*** Block opens ***

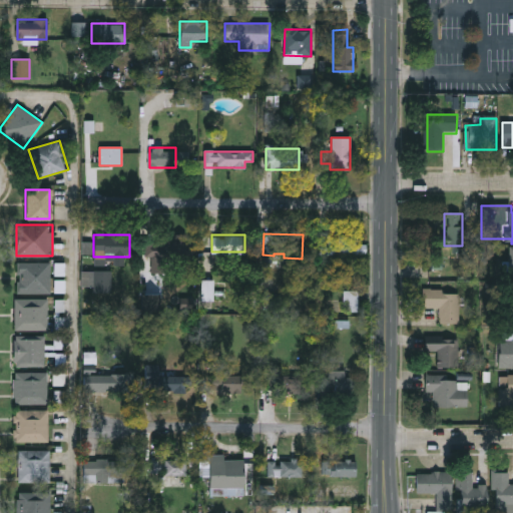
[(363,252),(320,252),(320,234),(363,234),(363,252)]
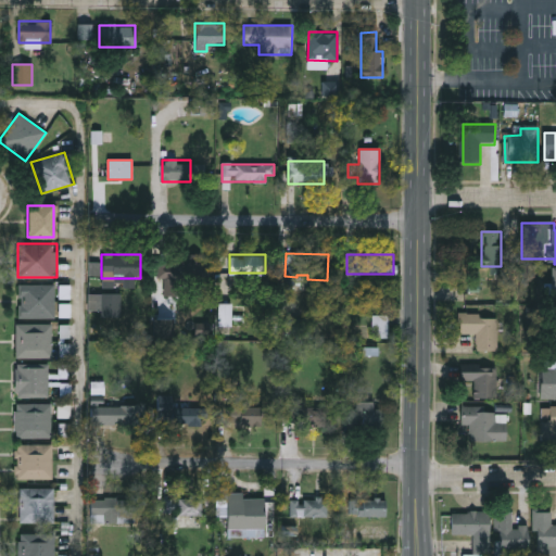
[(200,277),(156,276),(158,256),(200,257),(200,277)]
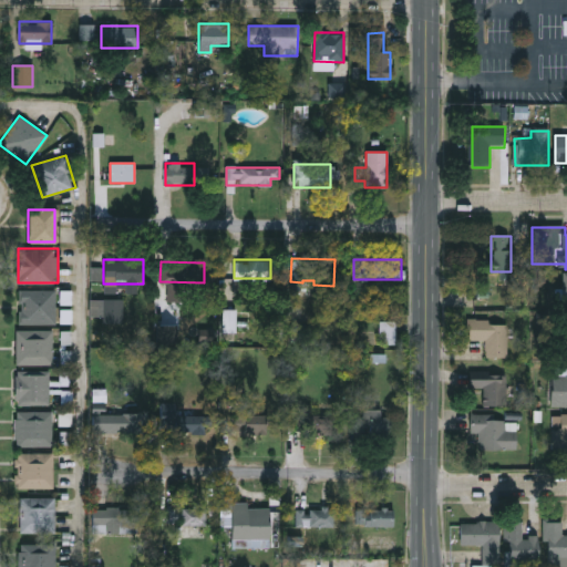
[(55,289),(55,325),(19,325),(19,289),(55,289)]
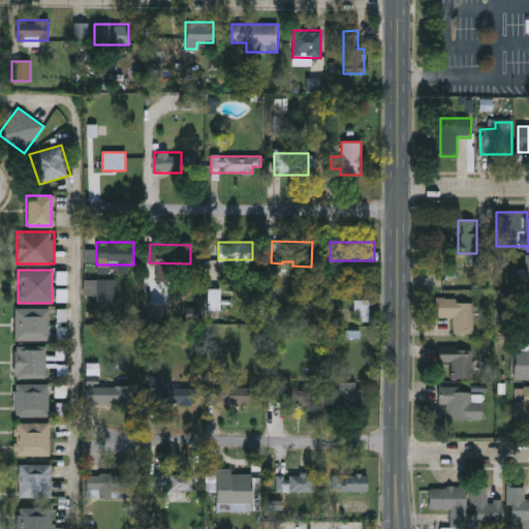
[(437,319),(437,300),(473,300),(473,335),(454,335),(454,319),(437,319)]
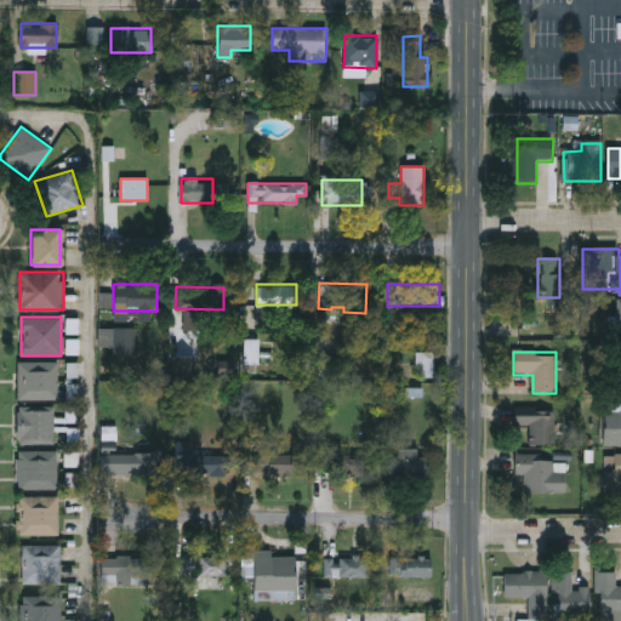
[(57,362),(57,399),(17,399),(17,362),(57,362)]
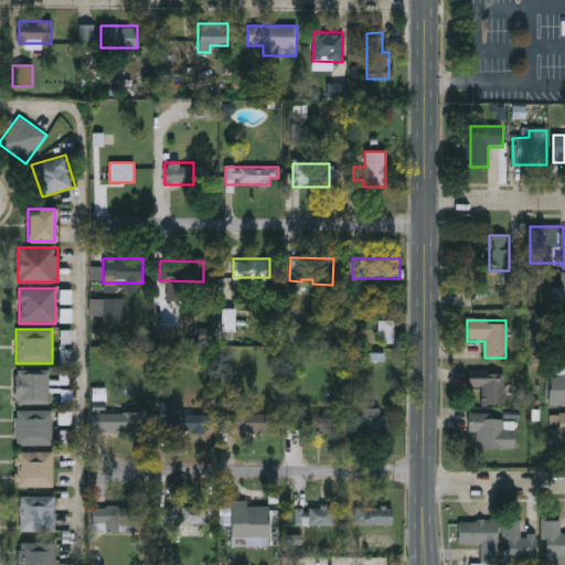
[(49,403),(16,403),(16,369),(49,369),(49,403)]
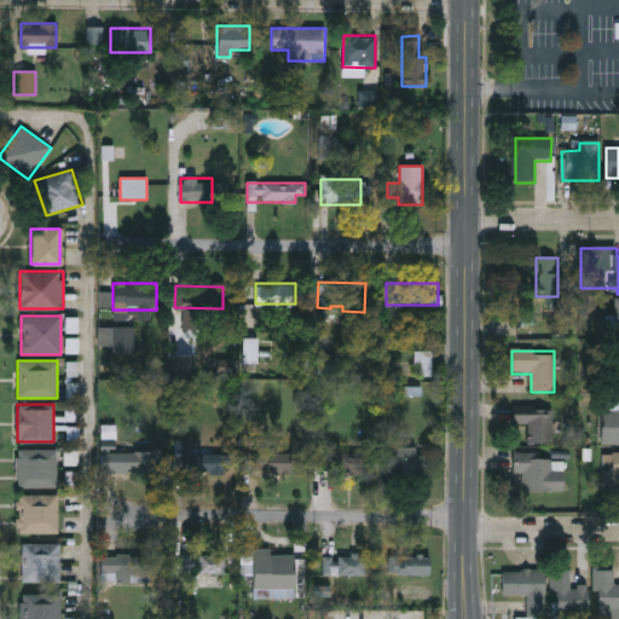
[(618,406),(618,445),(601,445),(601,404),(618,404),(618,406)]
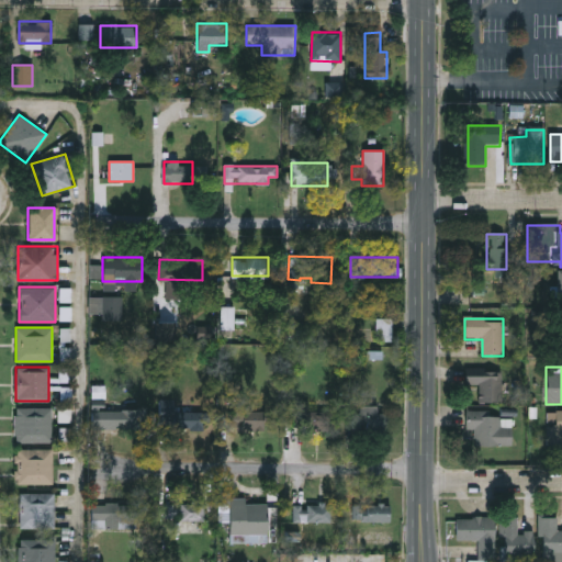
[(465,373),(502,372),(502,403),(469,404),(469,391),(465,392),(465,373)]
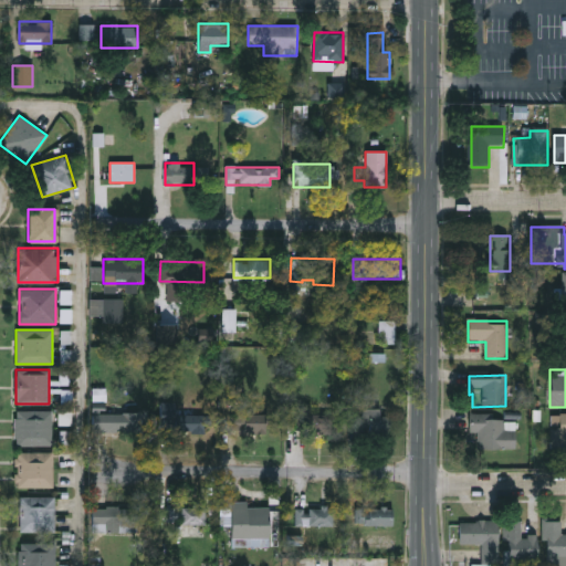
[(188,415),(208,415),(208,430),(160,430),(160,404),(188,404),(188,415)]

*** Block closes ***

_THE TASK:_ Reproduce the entries above word for word. Pictures stay out.

_ANSWER SPACE:_
[(363,252),(320,252),(320,234),(363,234),(363,252)]
[(200,277),(156,276),(158,256),(200,257),(200,277)]
[(55,289),(55,325),(19,325),(19,289),(55,289)]
[(437,319),(437,300),(473,300),(473,335),(454,335),(454,319),(437,319)]
[(57,362),(57,399),(17,399),(17,362),(57,362)]
[(49,403),(16,403),(16,369),(49,369),(49,403)]
[(618,406),(618,445),(601,445),(601,404),(618,404),(618,406)]
[(465,373),(502,372),(502,403),(469,404),(469,391),(465,392),(465,373)]
[(188,415),(208,415),(208,430),(160,430),(160,404),(188,404),(188,415)]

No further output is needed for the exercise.